*** Opening of DATA FOR THE TASK ***
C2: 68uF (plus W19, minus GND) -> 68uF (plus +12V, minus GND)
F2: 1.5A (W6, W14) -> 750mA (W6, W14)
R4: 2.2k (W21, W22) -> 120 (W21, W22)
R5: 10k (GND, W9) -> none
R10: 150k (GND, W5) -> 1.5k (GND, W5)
*** Close of DATA FOR THE TASK ***
*** Opening of DATA FOR THE TASK ***
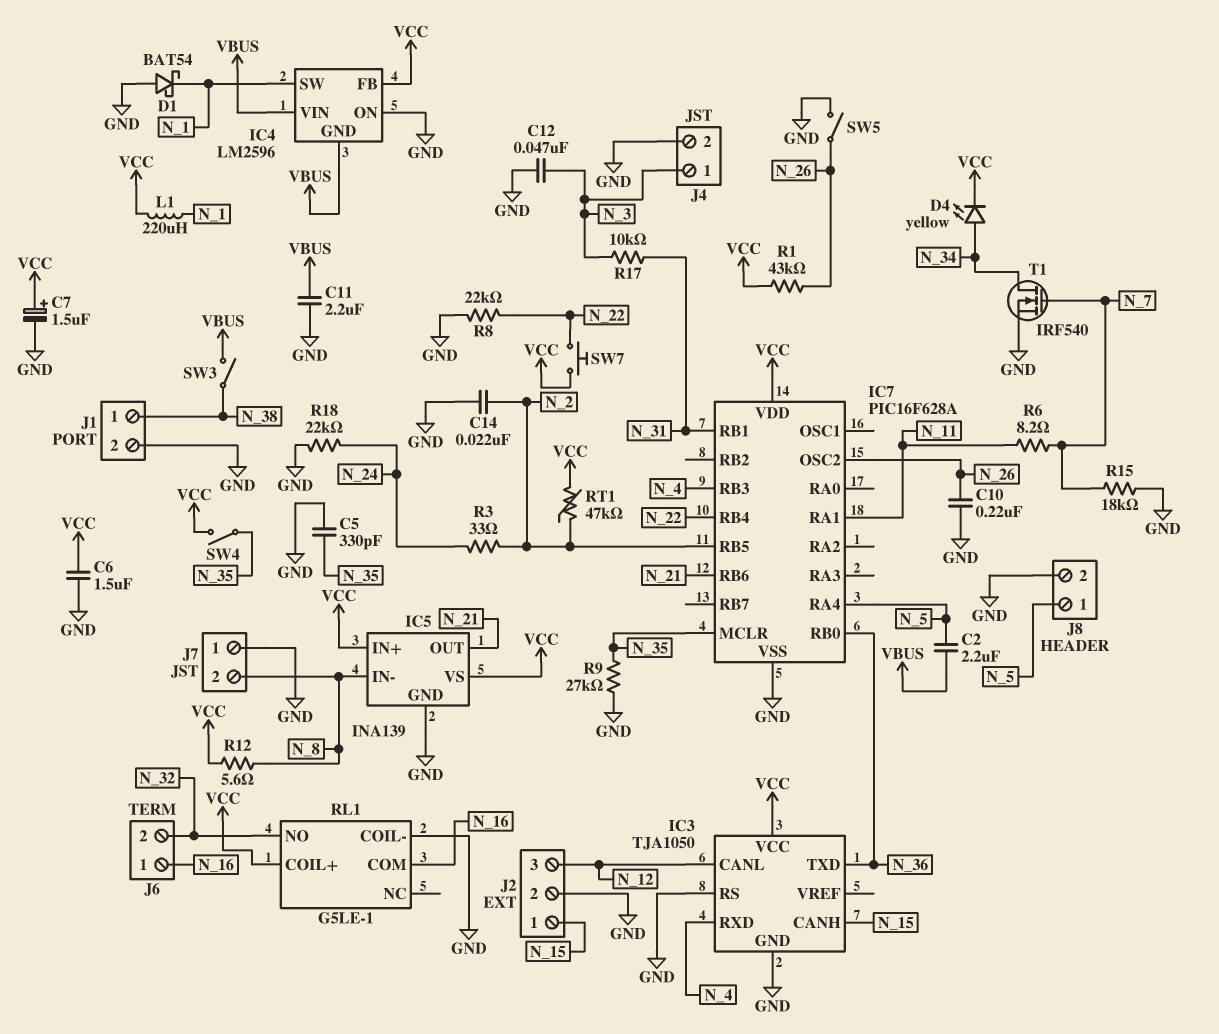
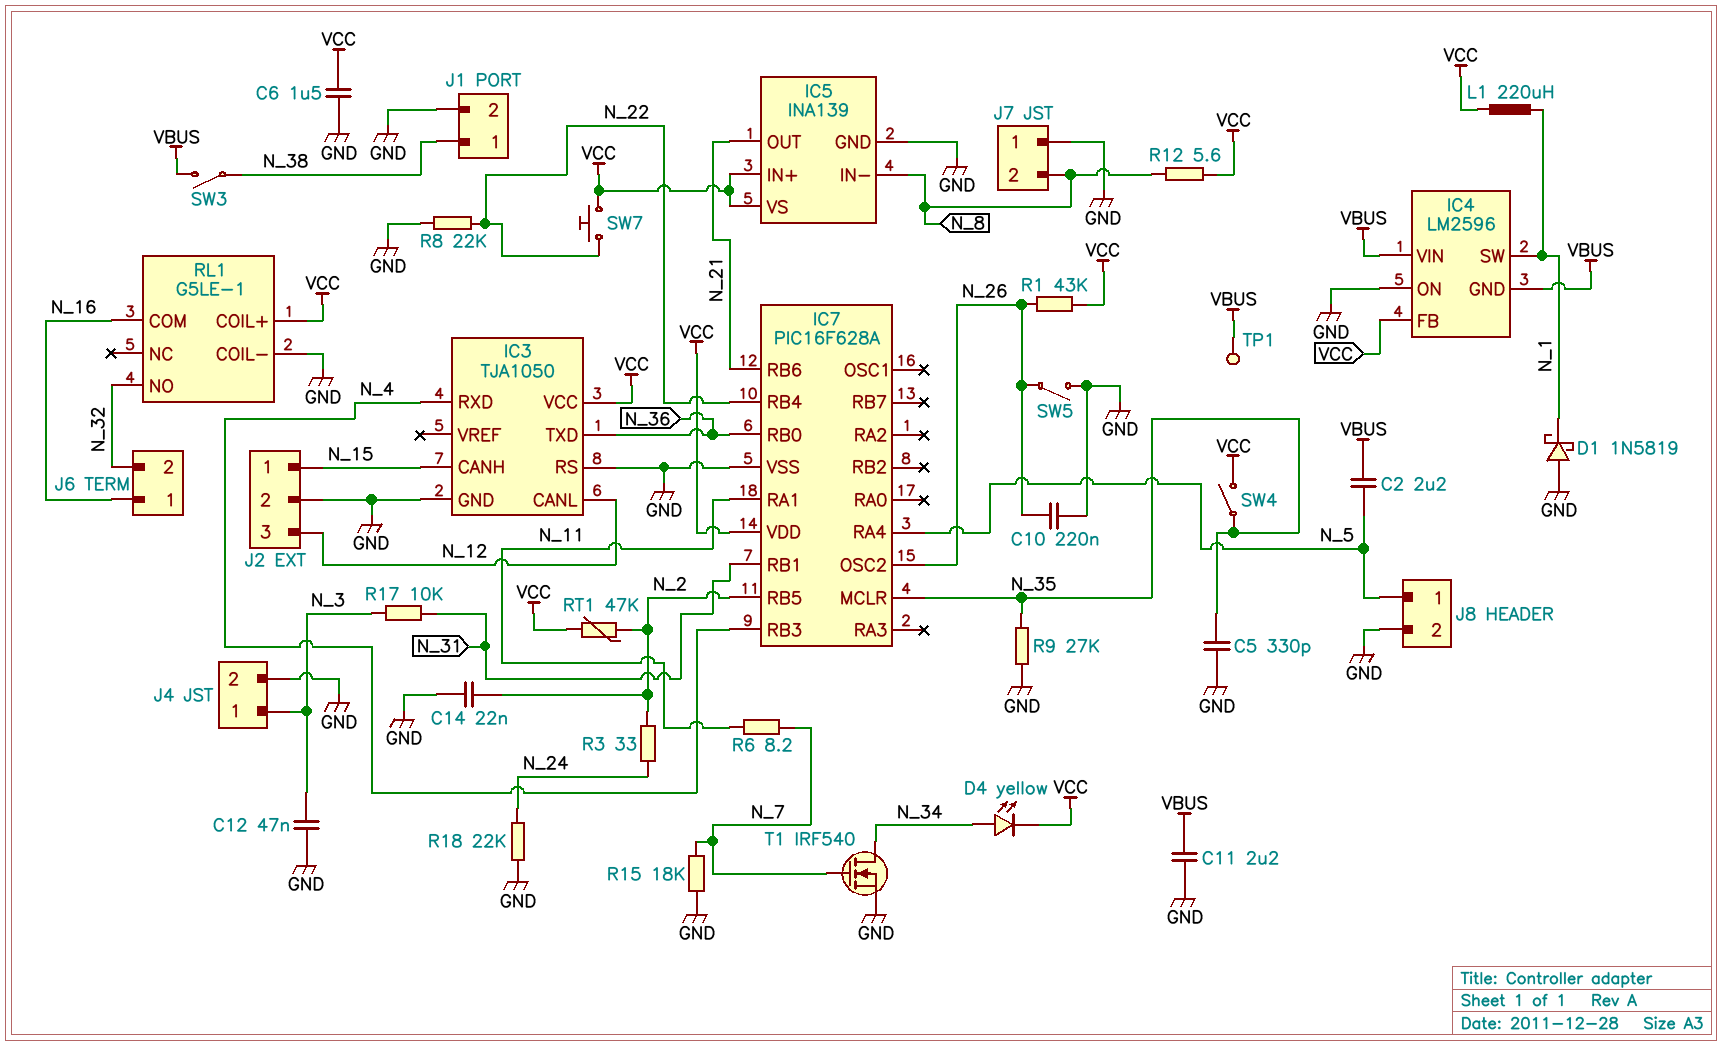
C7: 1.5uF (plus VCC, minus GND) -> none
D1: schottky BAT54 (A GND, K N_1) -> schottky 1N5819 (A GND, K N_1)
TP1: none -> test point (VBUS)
*** Close of DATA FOR THE TASK ***
*** Opening of DATA FOR THE TASK ***
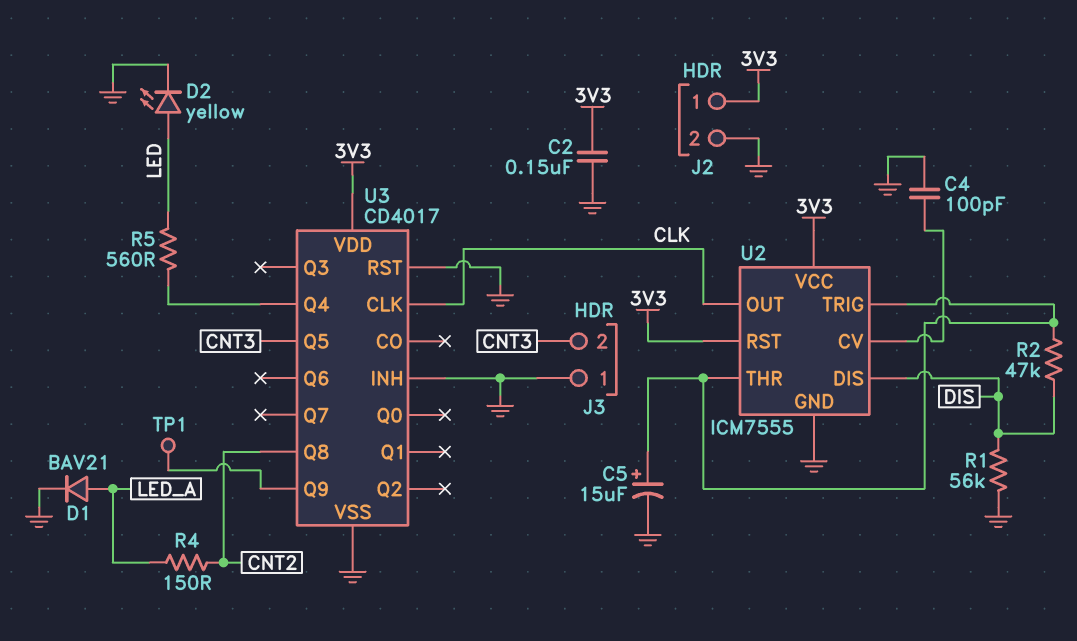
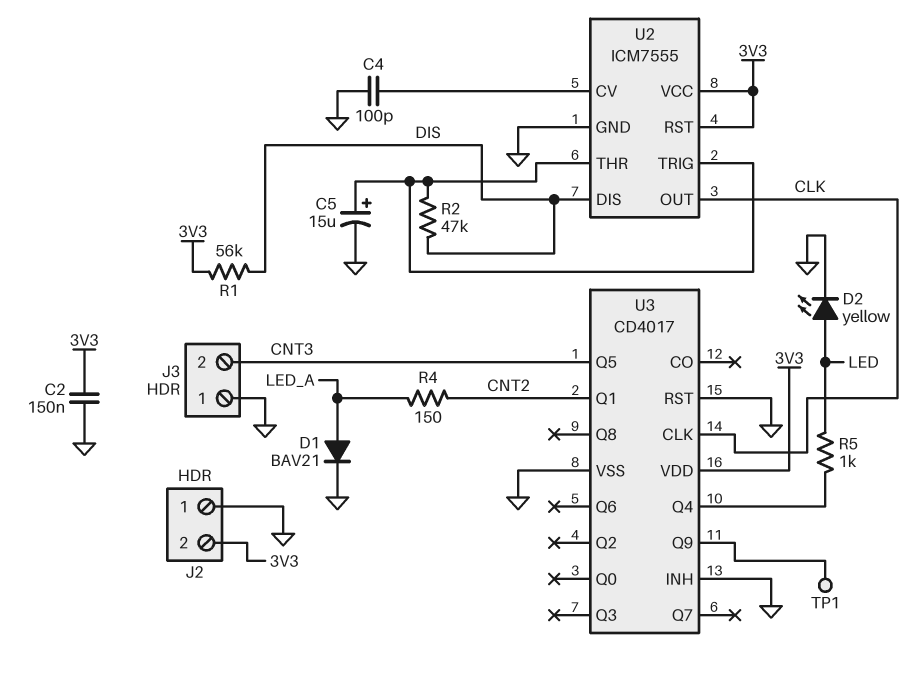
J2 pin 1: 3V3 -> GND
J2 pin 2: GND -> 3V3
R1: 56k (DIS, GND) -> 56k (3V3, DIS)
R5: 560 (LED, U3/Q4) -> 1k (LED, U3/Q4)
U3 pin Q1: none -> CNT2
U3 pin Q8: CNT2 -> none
*** Close of DATA FOR THE TASK ***
#### WHAT IS NEEDED:
Scan the lines above for "R1: 56k (DIS, GND) -> 56k (3V3, DIS)" and for "U3 pin Q8: CNT2 -> none". Repeat exactly the line holding each of them and every line in between.

#### SOLUTION TO THE EXERCISE:
R1: 56k (DIS, GND) -> 56k (3V3, DIS)
R5: 560 (LED, U3/Q4) -> 1k (LED, U3/Q4)
U3 pin Q1: none -> CNT2
U3 pin Q8: CNT2 -> none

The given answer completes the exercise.